TASK DATA:
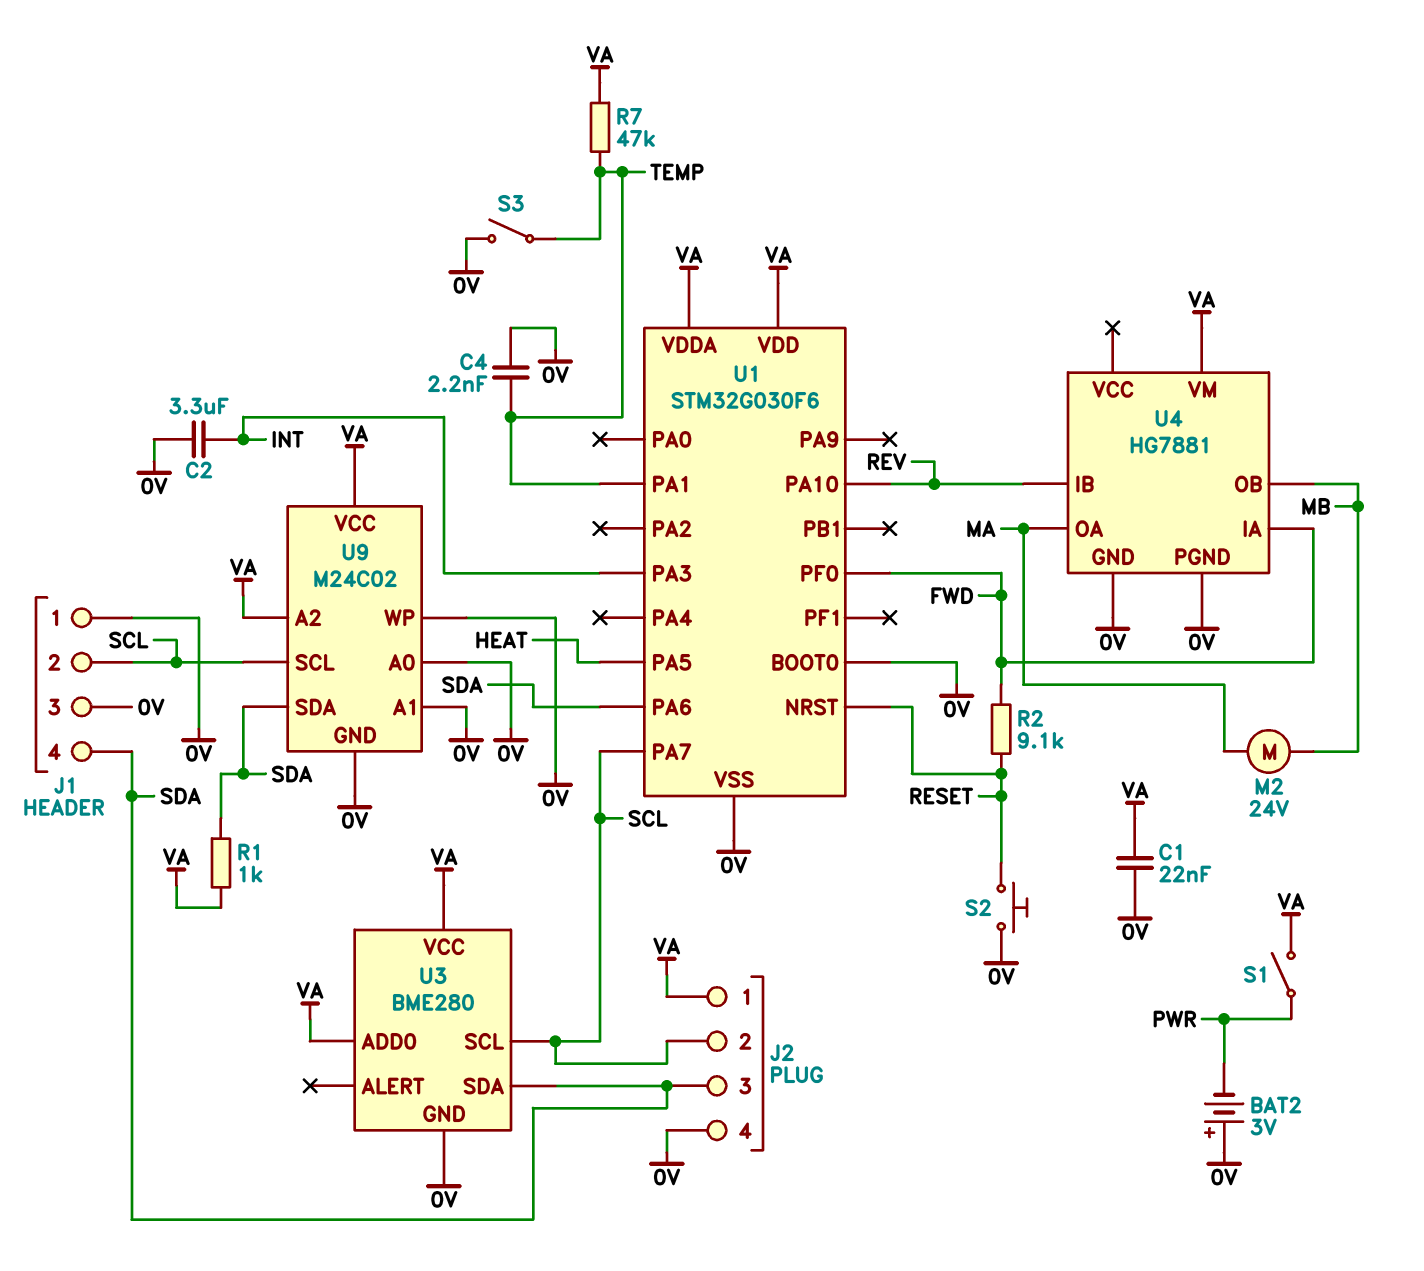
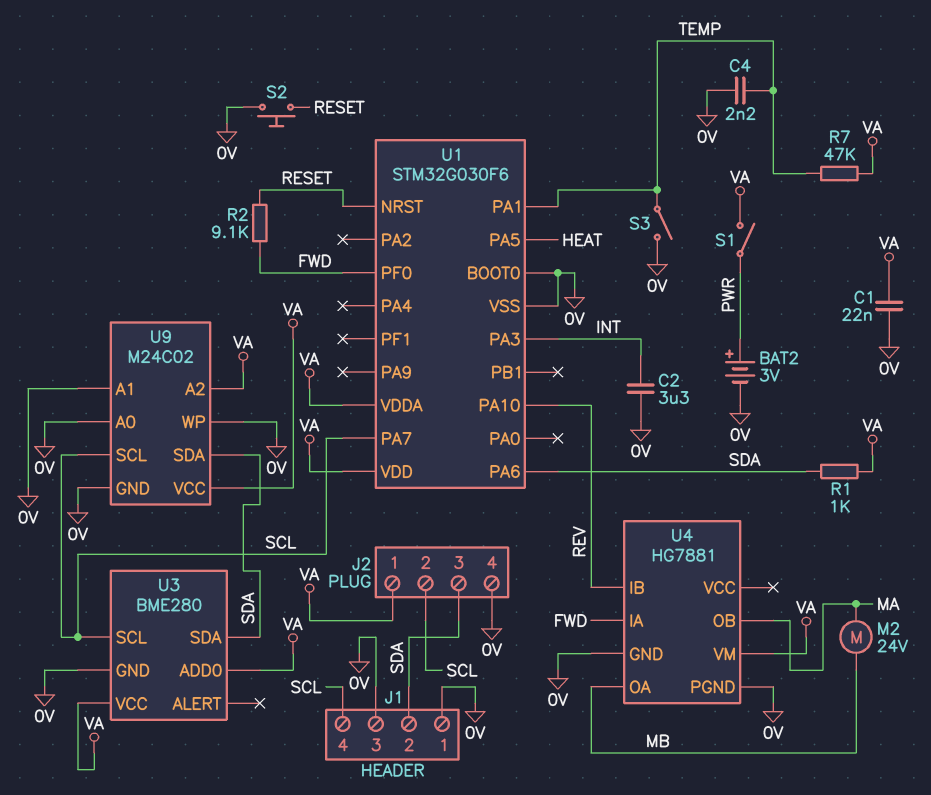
BAT2: 3V (plus 0V, minus PWR) -> 3V (plus PWR, minus 0V)
J1 pin 2: SCL -> SDA
J1 pin 4: SDA -> SCL
U4 pin OA: MA -> MB
U4 pin OB: MB -> MA

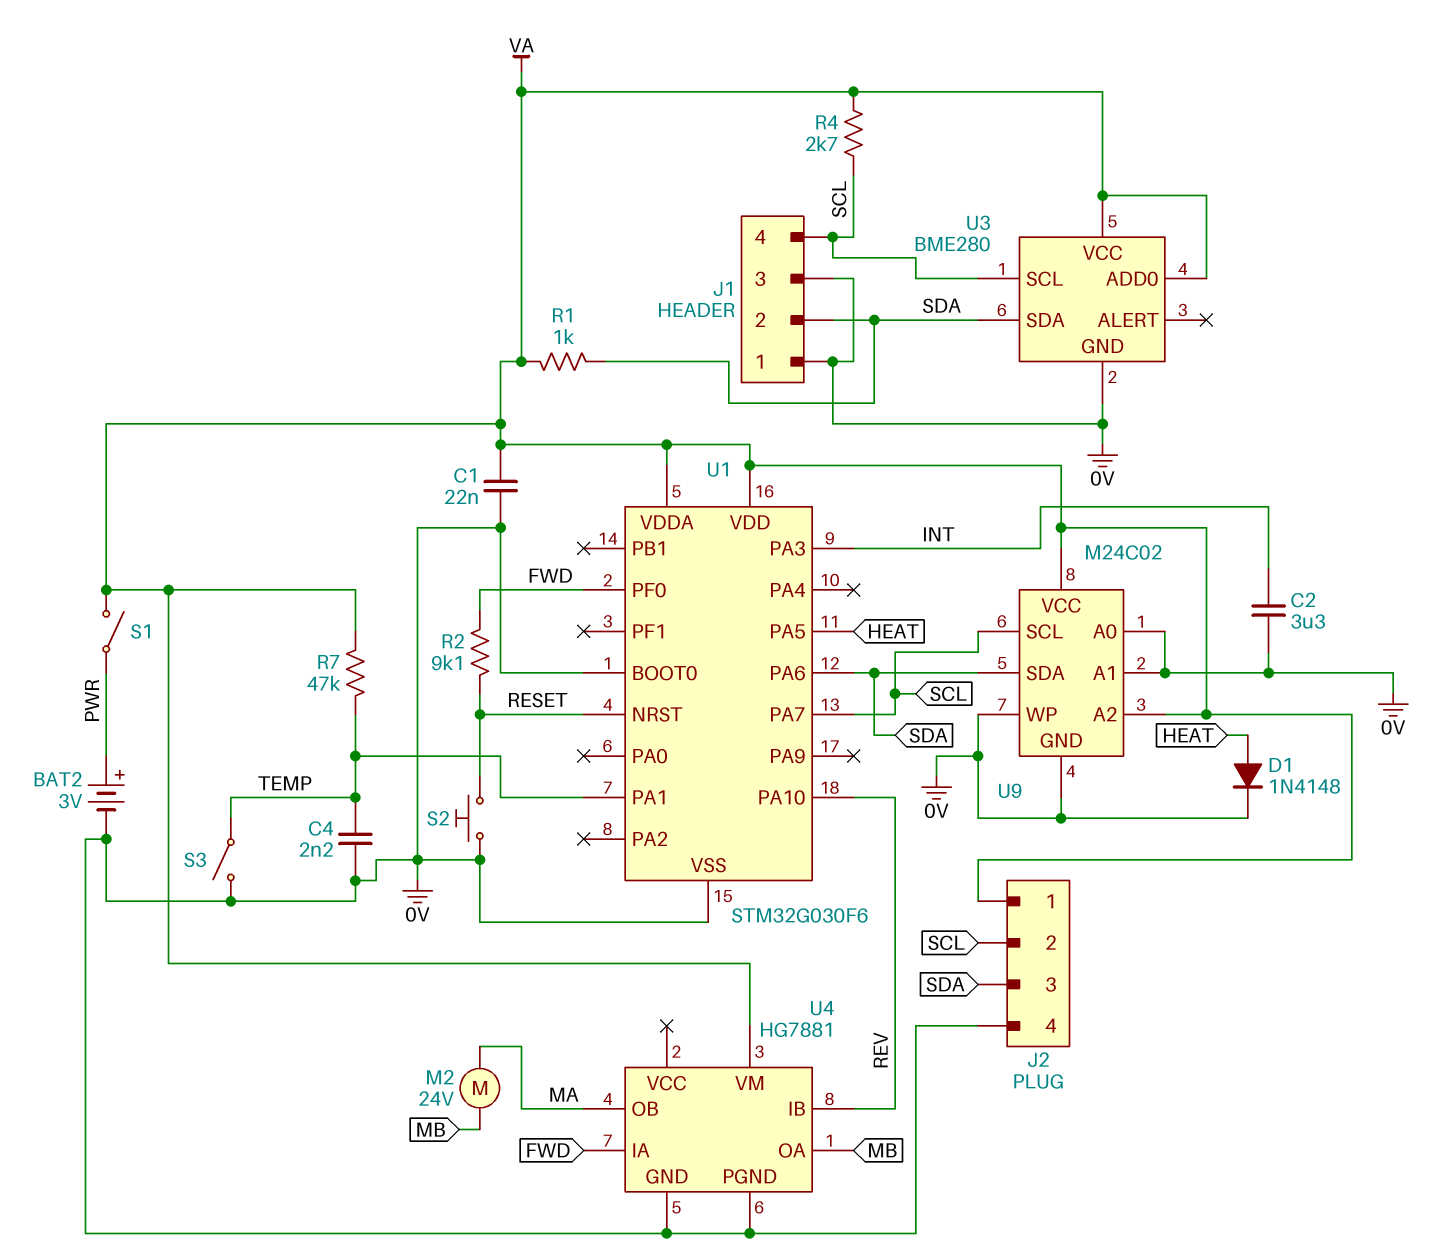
D1: none -> diode 1N4148 (A HEAT, K 0V)
R4: none -> 2.7k (SCL, VA)

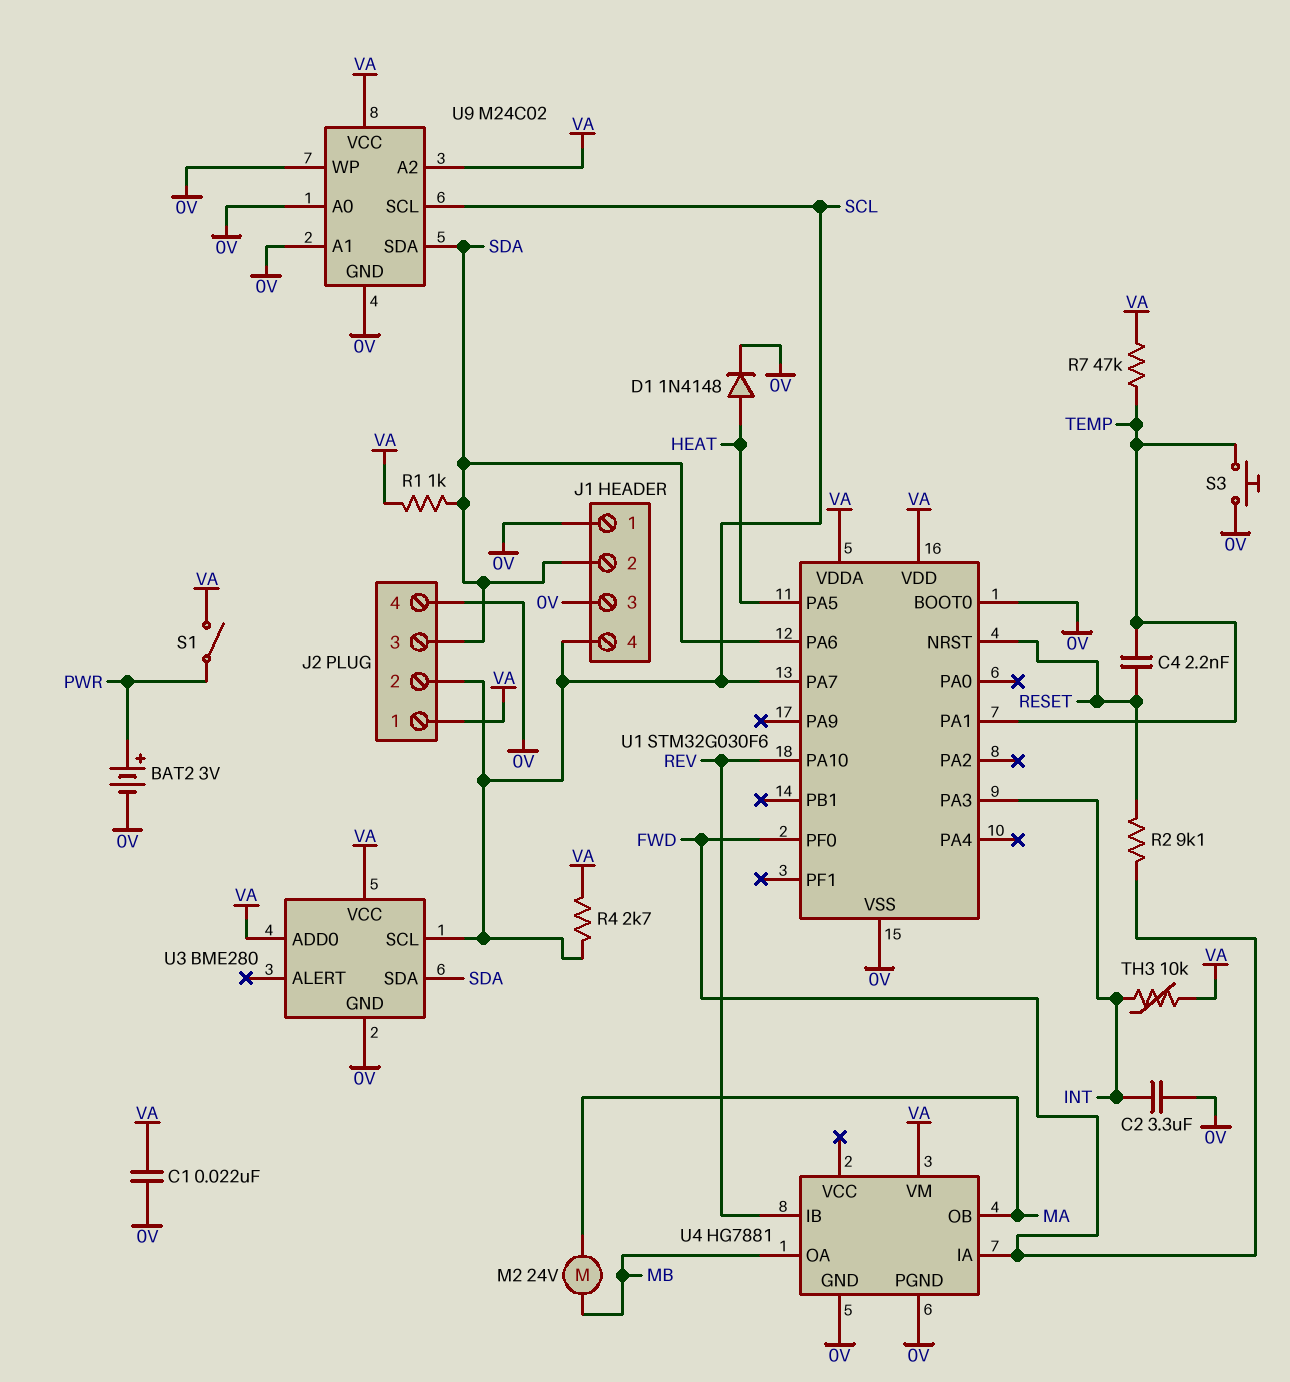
C4: 2.2nF (0V, TEMP) -> 2.2nF (RESET, TEMP)
S2: button (0V, RESET) -> none
S3: switch (0V, TEMP) -> button (0V, TEMP)
TH3: none -> 10k (INT, VA)

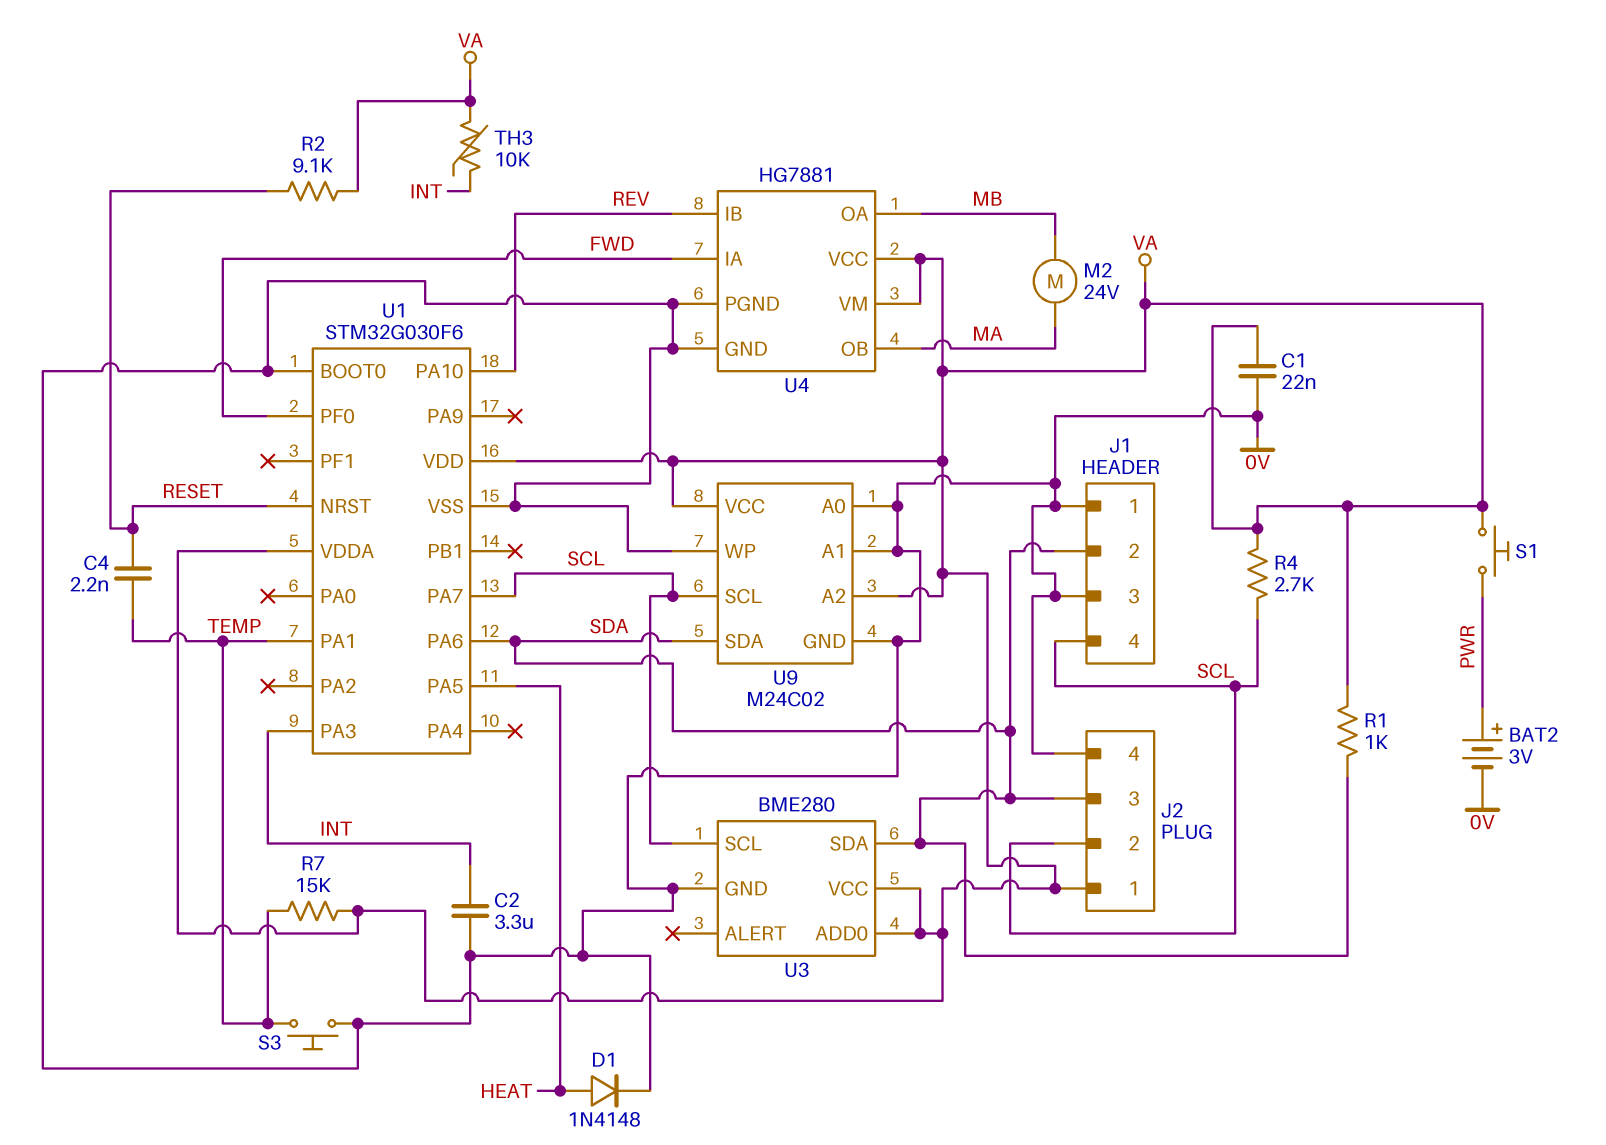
R2: 9.1k (FWD, RESET) -> 9.1k (RESET, VA)
R7: 47k (TEMP, VA) -> 15k (TEMP, VA)
S1: switch (PWR, VA) -> button (PWR, VA)
U4 pin VCC: none -> VA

EXERCISE DIRECTIONS: Restate all the material verbatim; omit every picture.

FINISHED TASK:
BAT2: 3V (plus 0V, minus PWR) -> 3V (plus PWR, minus 0V)
J1 pin 2: SCL -> SDA
J1 pin 4: SDA -> SCL
U4 pin OA: MA -> MB
U4 pin OB: MB -> MA

D1: none -> diode 1N4148 (A HEAT, K 0V)
R4: none -> 2.7k (SCL, VA)

C4: 2.2nF (0V, TEMP) -> 2.2nF (RESET, TEMP)
S2: button (0V, RESET) -> none
S3: switch (0V, TEMP) -> button (0V, TEMP)
TH3: none -> 10k (INT, VA)

R2: 9.1k (FWD, RESET) -> 9.1k (RESET, VA)
R7: 47k (TEMP, VA) -> 15k (TEMP, VA)
S1: switch (PWR, VA) -> button (PWR, VA)
U4 pin VCC: none -> VA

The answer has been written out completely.